Exercise: In the listing below, the lines starting at the line with "blue line: (25, 66) -> (25, 59), moved" and ending at the line with "cyan square: (615, 345)" are to be output verbatim. Images stay out of the copy.
Data to examine Block Start
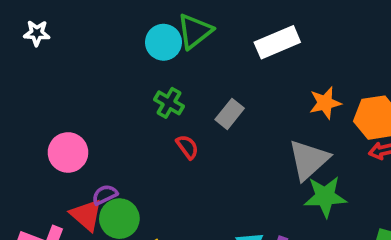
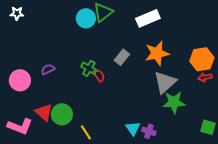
green cross: (169, 103) -> (89, 68), moved
orange star: (325, 103) -> (157, 53), moved, size x1.4
pink circle: (68, 152) -> (20, 80), moved
purple semicircle: (105, 195) -> (48, 69), moved

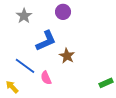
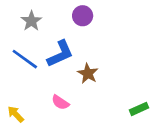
blue line: (25, 66) -> (25, 59), moved
pink semicircle: (46, 78) -> (60, 102), turned -32

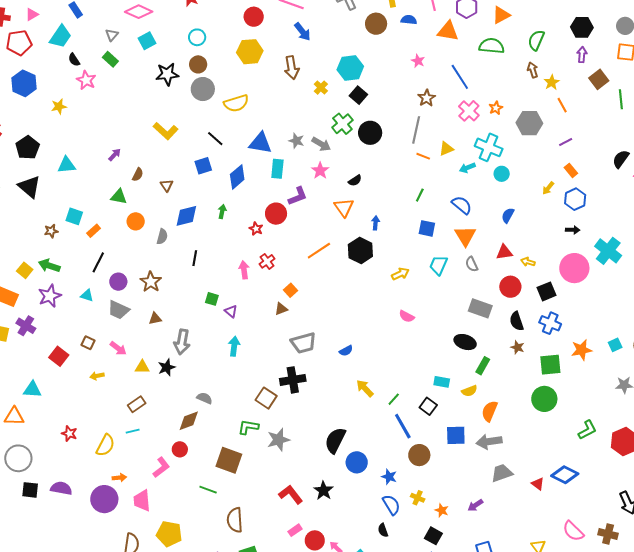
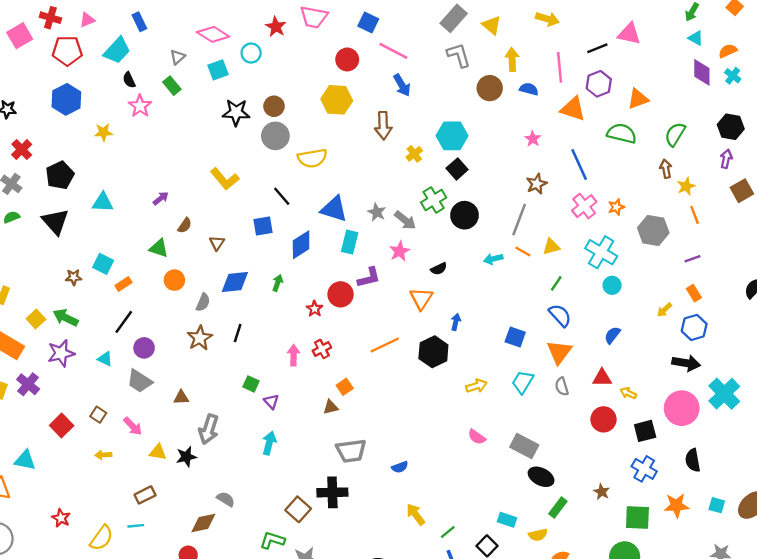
cyan circle: (197, 37) -> (251, 53), moved
cyan arrow: (467, 168) -> (493, 259), moved
green line: (420, 195) -> (556, 283), moved
black arrow: (573, 230) -> (686, 363), size x1.6
brown star: (151, 282) -> (200, 338), moved
gray rectangle: (480, 308) -> (524, 446), moved
black semicircle: (517, 321) -> (693, 460), moved
cyan square: (615, 345) -> (717, 505), turned 32

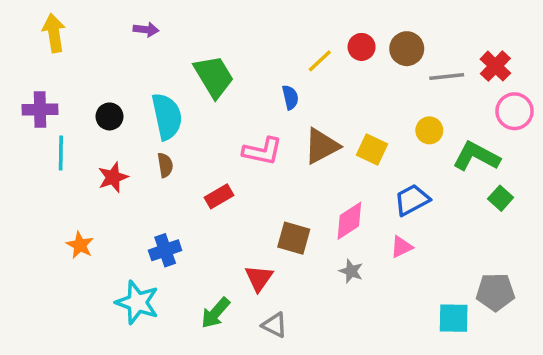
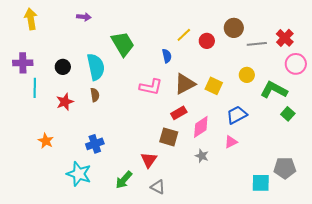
red circle: (362, 47) -> (207, 41), moved
red rectangle: (219, 196) -> (179, 113), moved

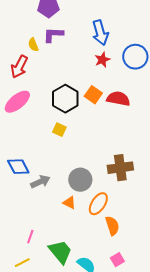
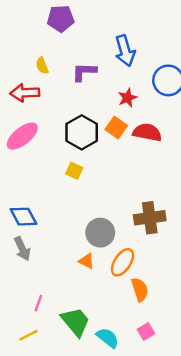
purple L-shape: (53, 35) -> (84, 72), moved
red star: (102, 60) -> (127, 98), moved
red arrow: (19, 67) -> (25, 93), turned 60
gray arrow: (40, 182) -> (22, 249), moved, turned 90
Data to examine Block End
Result of the task:
blue line: (25, 66) -> (25, 59), moved
pink semicircle: (46, 78) -> (60, 102), turned -32

cyan circle: (197, 37) -> (251, 53), moved
cyan arrow: (467, 168) -> (493, 259), moved
green line: (420, 195) -> (556, 283), moved
black arrow: (573, 230) -> (686, 363), size x1.6
brown star: (151, 282) -> (200, 338), moved
gray rectangle: (480, 308) -> (524, 446), moved
black semicircle: (517, 321) -> (693, 460), moved
cyan square: (615, 345) -> (717, 505), turned 32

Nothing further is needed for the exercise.